* [Data for the task]:
- - - -
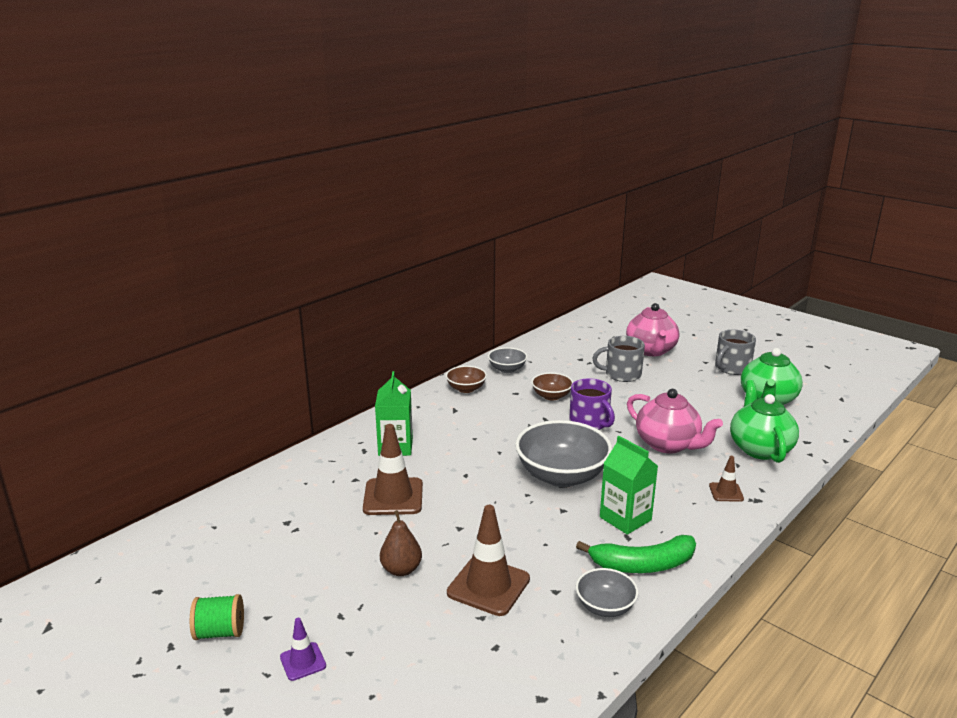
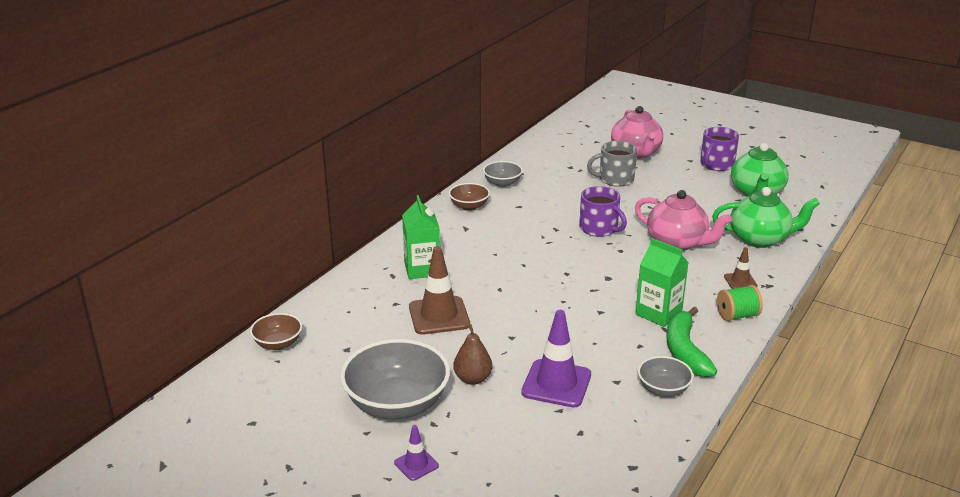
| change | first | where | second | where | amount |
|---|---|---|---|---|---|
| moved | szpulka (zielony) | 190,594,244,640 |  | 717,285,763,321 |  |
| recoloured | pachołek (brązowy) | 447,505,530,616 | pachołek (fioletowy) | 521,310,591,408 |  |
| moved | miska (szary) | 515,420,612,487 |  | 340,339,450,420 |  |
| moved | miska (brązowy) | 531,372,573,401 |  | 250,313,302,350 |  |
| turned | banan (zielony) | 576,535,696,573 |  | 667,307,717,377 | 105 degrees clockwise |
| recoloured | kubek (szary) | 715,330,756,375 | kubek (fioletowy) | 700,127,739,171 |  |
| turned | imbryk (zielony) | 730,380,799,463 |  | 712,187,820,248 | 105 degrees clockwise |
- - - -
* [Try it]: All lines from the one that holds "miska (szary) |" through the end of the records are to be returned exactly, including both boundary lines, and no others.

* [Written response]:
| moved | miska (szary) | 515,420,612,487 |  | 340,339,450,420 |  |
| moved | miska (brązowy) | 531,372,573,401 |  | 250,313,302,350 |  |
| turned | banan (zielony) | 576,535,696,573 |  | 667,307,717,377 | 105 degrees clockwise |
| recoloured | kubek (szary) | 715,330,756,375 | kubek (fioletowy) | 700,127,739,171 |  |
| turned | imbryk (zielony) | 730,380,799,463 |  | 712,187,820,248 | 105 degrees clockwise |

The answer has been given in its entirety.